Supplied entries:
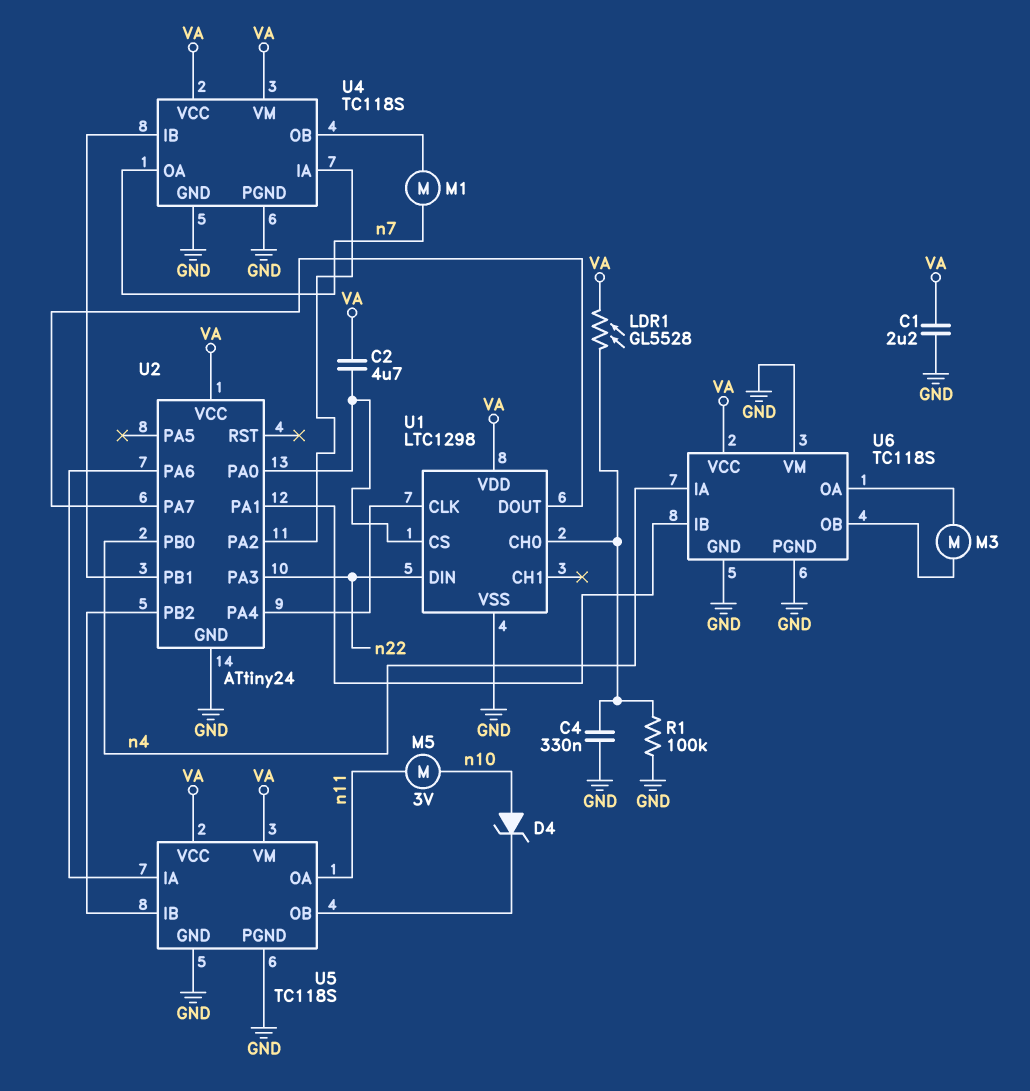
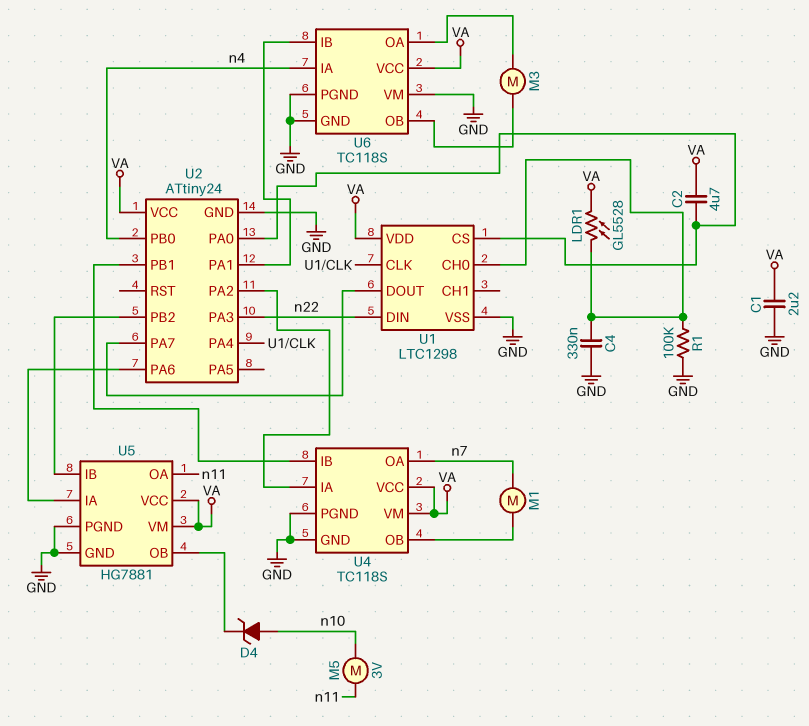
U5: TC118S -> HG7881

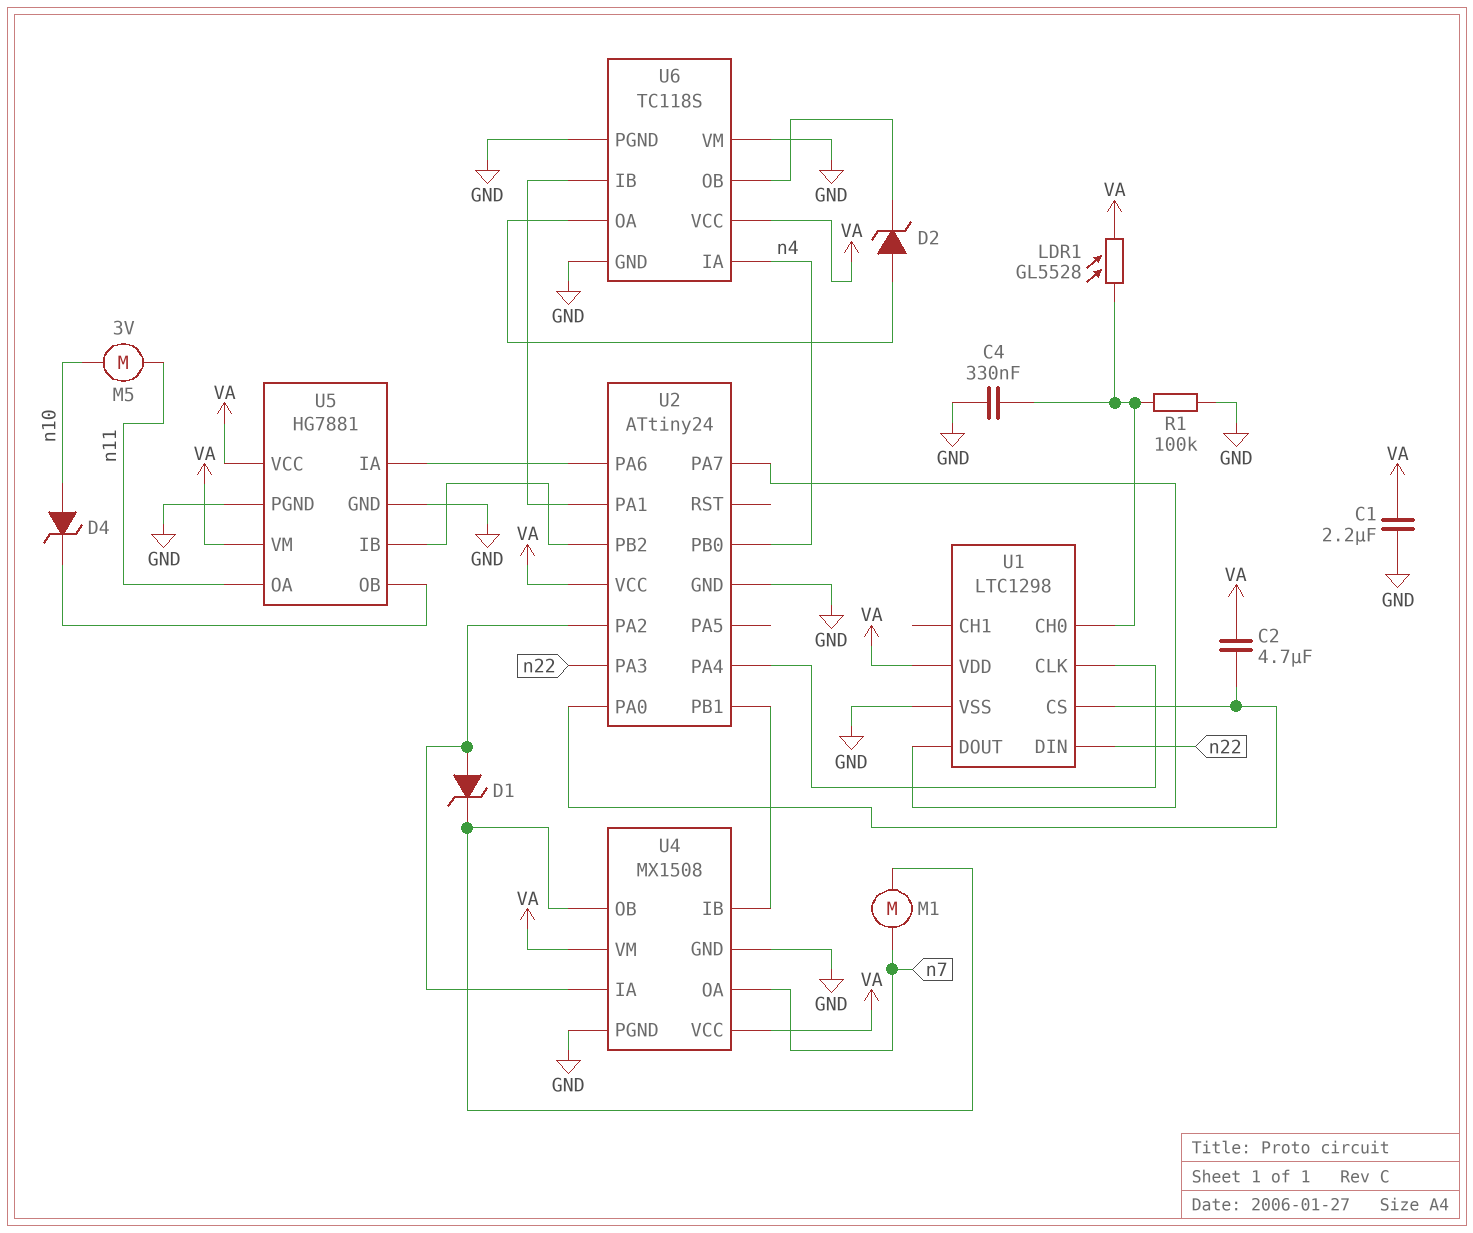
D1: none -> zener (A U2/PA2, K U4/OB)
D2: none -> zener (A U6/OA, K U6/OB)
M3: motor (U6/OA, U6/OB) -> none
U4: TC118S -> MX1508

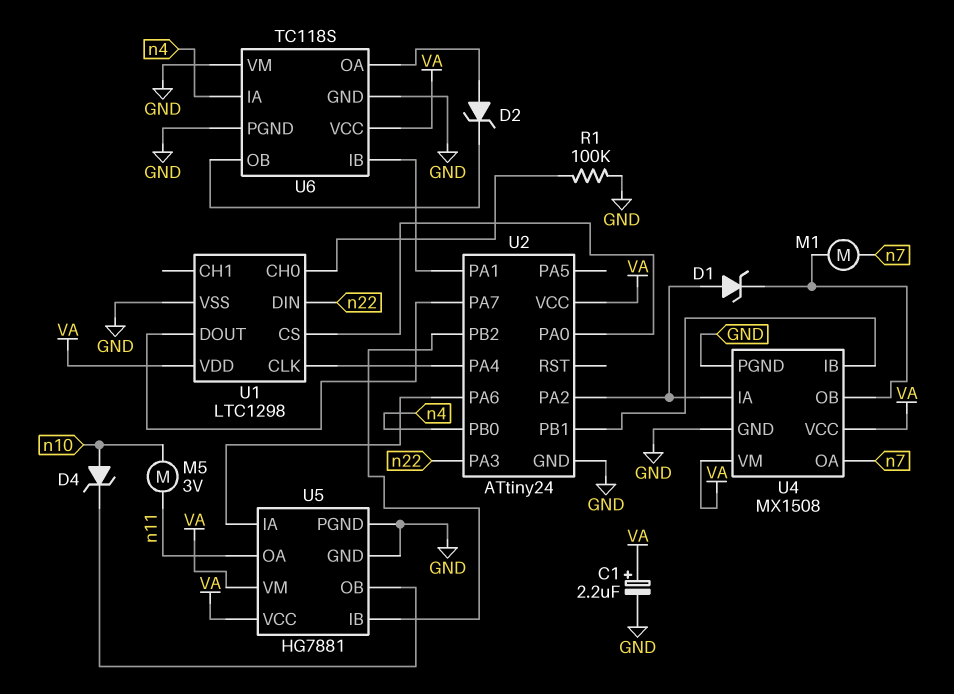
C1: 2.2uF (GND, VA) -> 2.2uF (plus VA, minus GND)
C2: 4.7uF (U1/CS, VA) -> none
C4: 330nF (GND, U1/CH0) -> none
LDR1: GL5528 (U1/CH0, VA) -> none

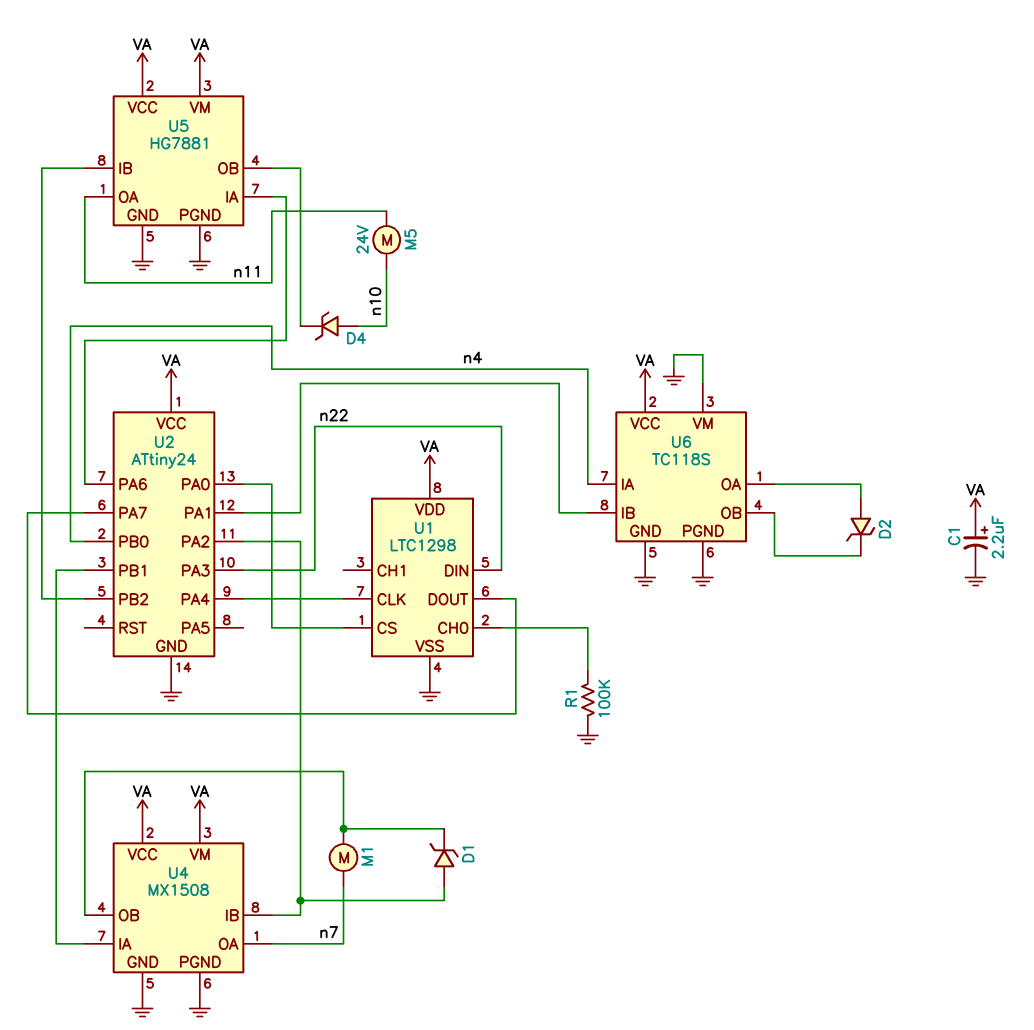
M5: motor 3V (n10, n11) -> motor 24V (n10, n11)
U4 pin IA: U2/PA2 -> U2/PB1
U4 pin IB: U2/PB1 -> U2/PA2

Task statement: The answer must be an exact copy of the records, with no pictures in it.

Exercise output:
U5: TC118S -> HG7881

D1: none -> zener (A U2/PA2, K U4/OB)
D2: none -> zener (A U6/OA, K U6/OB)
M3: motor (U6/OA, U6/OB) -> none
U4: TC118S -> MX1508

C1: 2.2uF (GND, VA) -> 2.2uF (plus VA, minus GND)
C2: 4.7uF (U1/CS, VA) -> none
C4: 330nF (GND, U1/CH0) -> none
LDR1: GL5528 (U1/CH0, VA) -> none

M5: motor 3V (n10, n11) -> motor 24V (n10, n11)
U4 pin IA: U2/PA2 -> U2/PB1
U4 pin IB: U2/PB1 -> U2/PA2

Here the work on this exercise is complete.